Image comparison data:
== Segment start ==

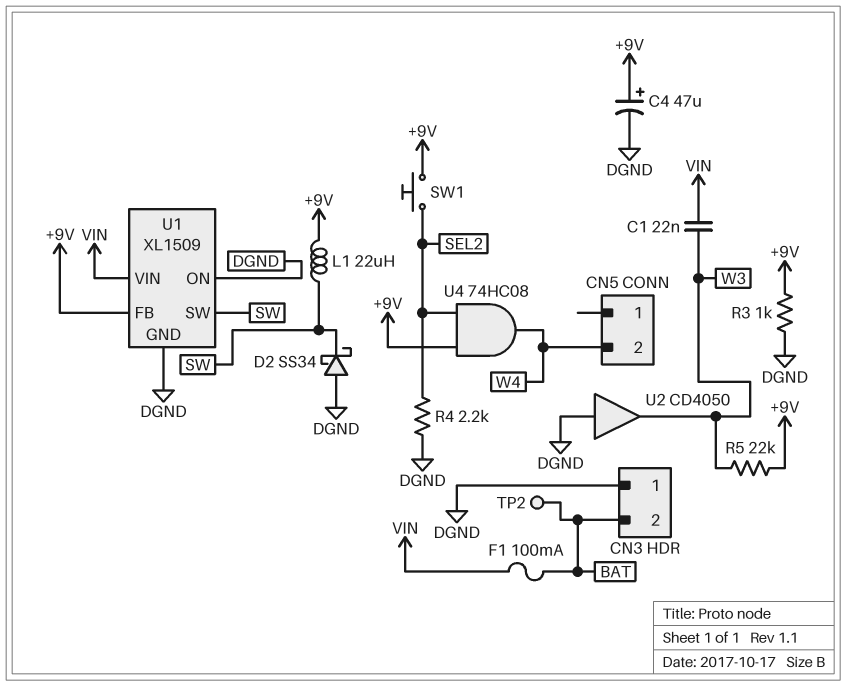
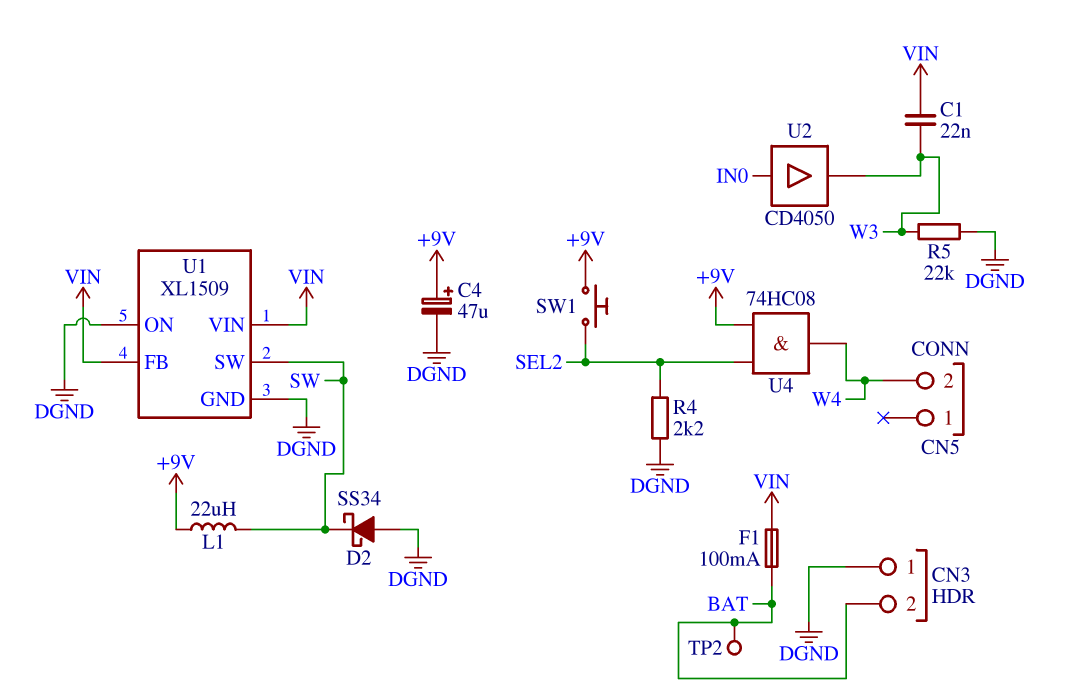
R3: 1k (+9V, DGND) -> none
R5: 22k (+9V, W3) -> 22k (DGND, W3)
U1 pin FB: +9V -> VIN
U2: buffer CD4050 (in DGND, out W3) -> buffer CD4050 (in IN0, out W3)

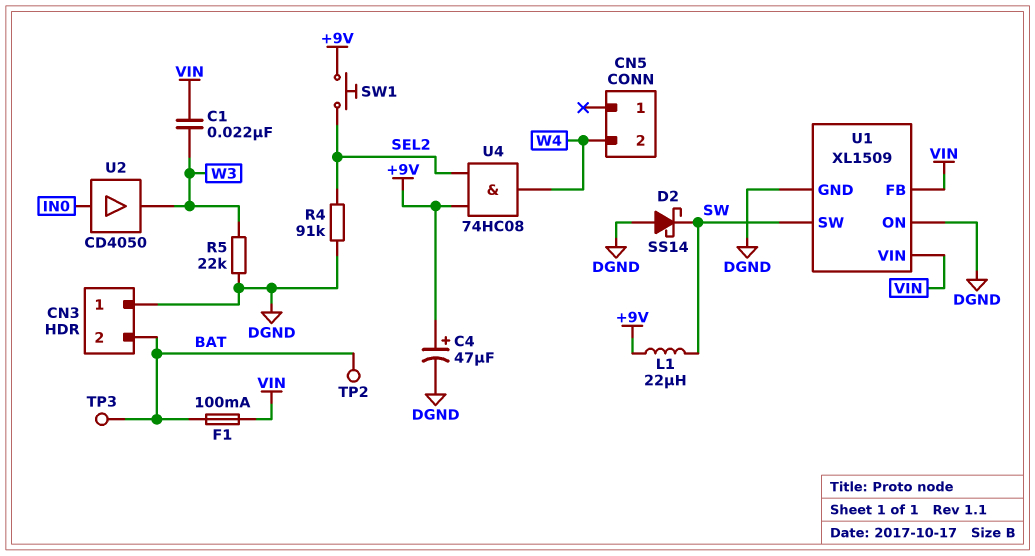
D2: schottky SS34 (A DGND, K SW) -> schottky SS14 (A DGND, K SW)
R4: 2.2k (DGND, SEL2) -> 91k (DGND, SEL2)
TP3: none -> test point (BAT)

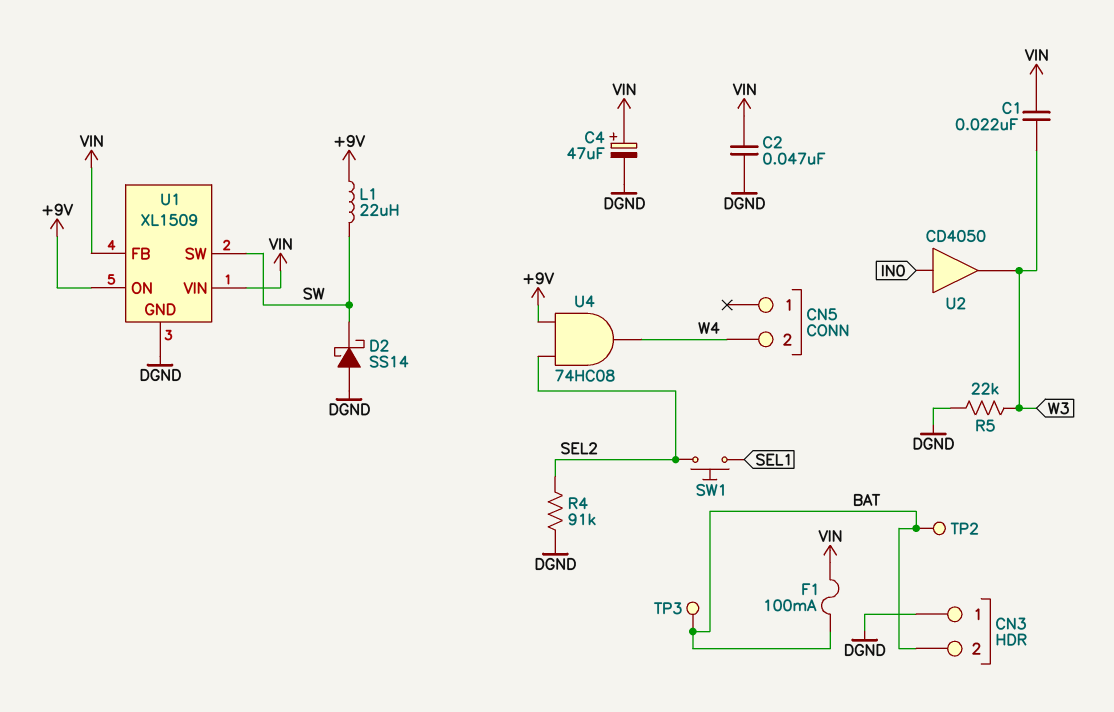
C2: none -> 47nF (DGND, VIN)
C4: 47uF (plus +9V, minus DGND) -> 47uF (plus VIN, minus DGND)
SW1: button (+9V, SEL2) -> button (SEL1, SEL2)
U1 pin ON: DGND -> +9V

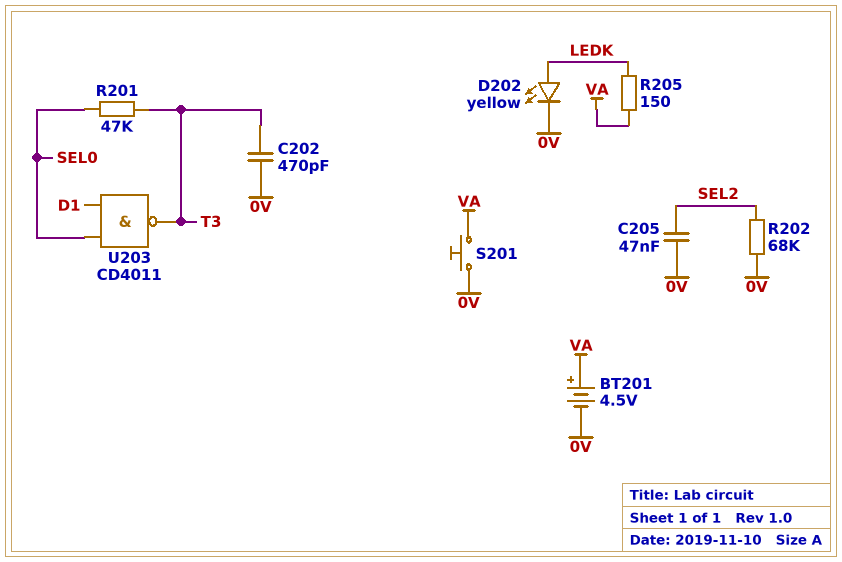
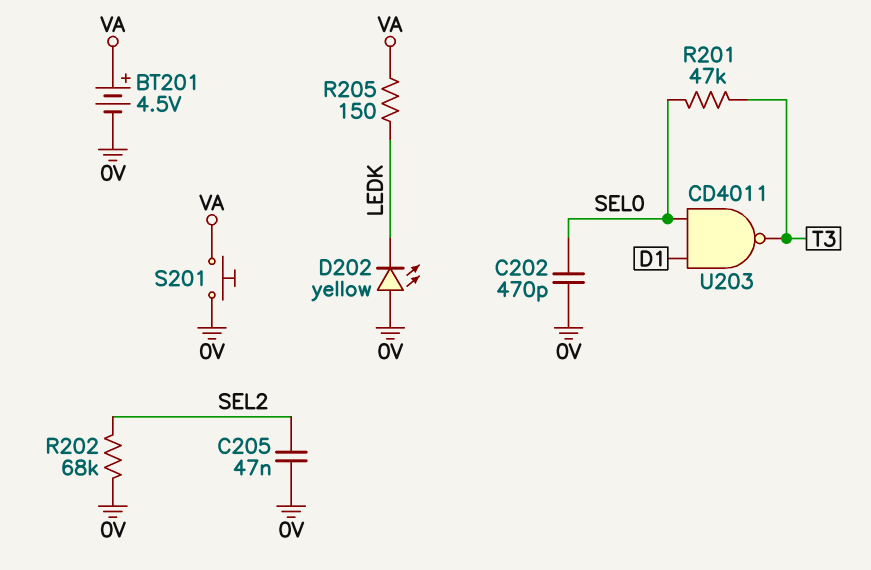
C202: 470pF (0V, T3) -> 470pF (0V, SEL0)
D202: LED yellow (A LEDK, K 0V) -> LED yellow (A 0V, K LEDK)

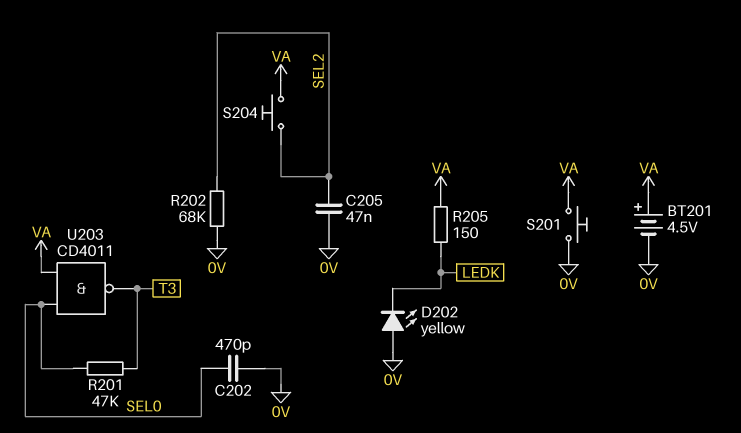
S204: none -> button (SEL2, VA)
U203: NAND CD4011 (in D1, in SEL0, out T3) -> NAND CD4011 (in SEL0, in VA, out T3)

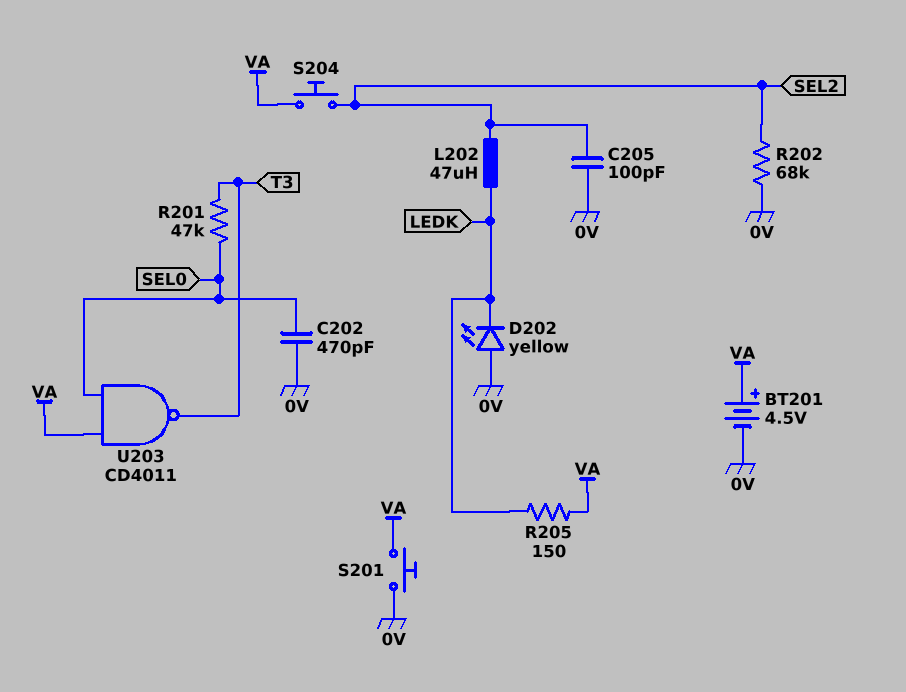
C205: 47nF (0V, SEL2) -> 100pF (0V, SEL2)
L202: none -> 47uH (LEDK, SEL2)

== Segment end ==

▸ **Prompt**
The records above need to be copied exactly, though not their pictures.

▸ **Exercise solution**
R3: 1k (+9V, DGND) -> none
R5: 22k (+9V, W3) -> 22k (DGND, W3)
U1 pin FB: +9V -> VIN
U2: buffer CD4050 (in DGND, out W3) -> buffer CD4050 (in IN0, out W3)

D2: schottky SS34 (A DGND, K SW) -> schottky SS14 (A DGND, K SW)
R4: 2.2k (DGND, SEL2) -> 91k (DGND, SEL2)
TP3: none -> test point (BAT)

C2: none -> 47nF (DGND, VIN)
C4: 47uF (plus +9V, minus DGND) -> 47uF (plus VIN, minus DGND)
SW1: button (+9V, SEL2) -> button (SEL1, SEL2)
U1 pin ON: DGND -> +9V

C202: 470pF (0V, T3) -> 470pF (0V, SEL0)
D202: LED yellow (A LEDK, K 0V) -> LED yellow (A 0V, K LEDK)

S204: none -> button (SEL2, VA)
U203: NAND CD4011 (in D1, in SEL0, out T3) -> NAND CD4011 (in SEL0, in VA, out T3)

C205: 47nF (0V, SEL2) -> 100pF (0V, SEL2)
L202: none -> 47uH (LEDK, SEL2)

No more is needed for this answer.